## SUPPLIED MATERIAL
Segment Open
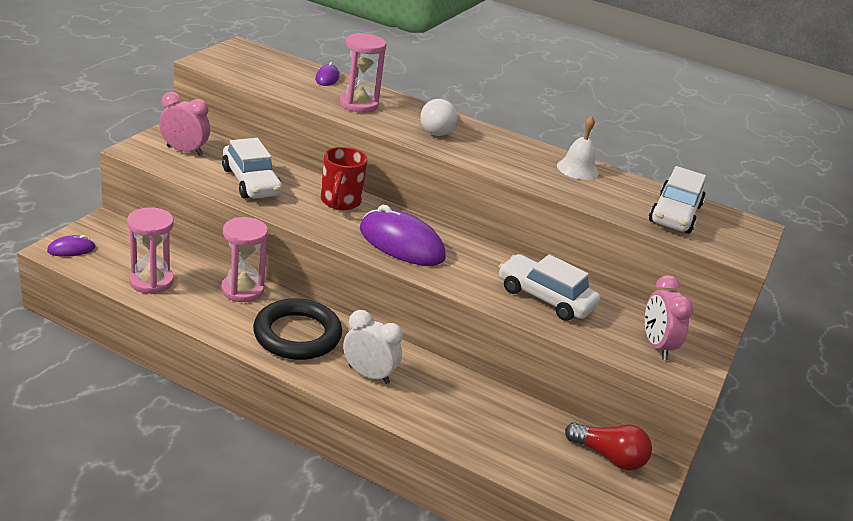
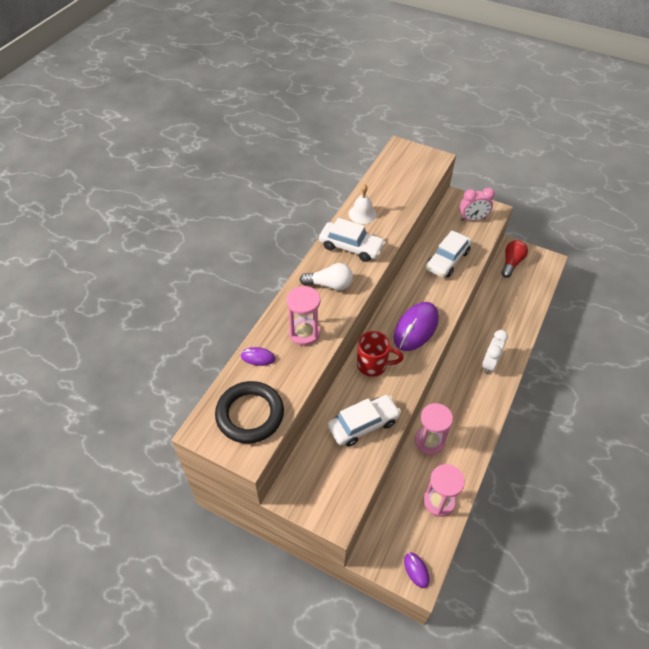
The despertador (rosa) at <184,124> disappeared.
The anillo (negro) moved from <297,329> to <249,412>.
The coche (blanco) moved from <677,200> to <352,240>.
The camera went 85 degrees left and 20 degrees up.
Segment Closed
## TASK DETAILS
The word "moved" may appear in several lines of the data; copy every line where it does.

## EXPECTED ANSWER
The anillo (negro) moved from <297,329> to <249,412>.
The coche (blanco) moved from <677,200> to <352,240>.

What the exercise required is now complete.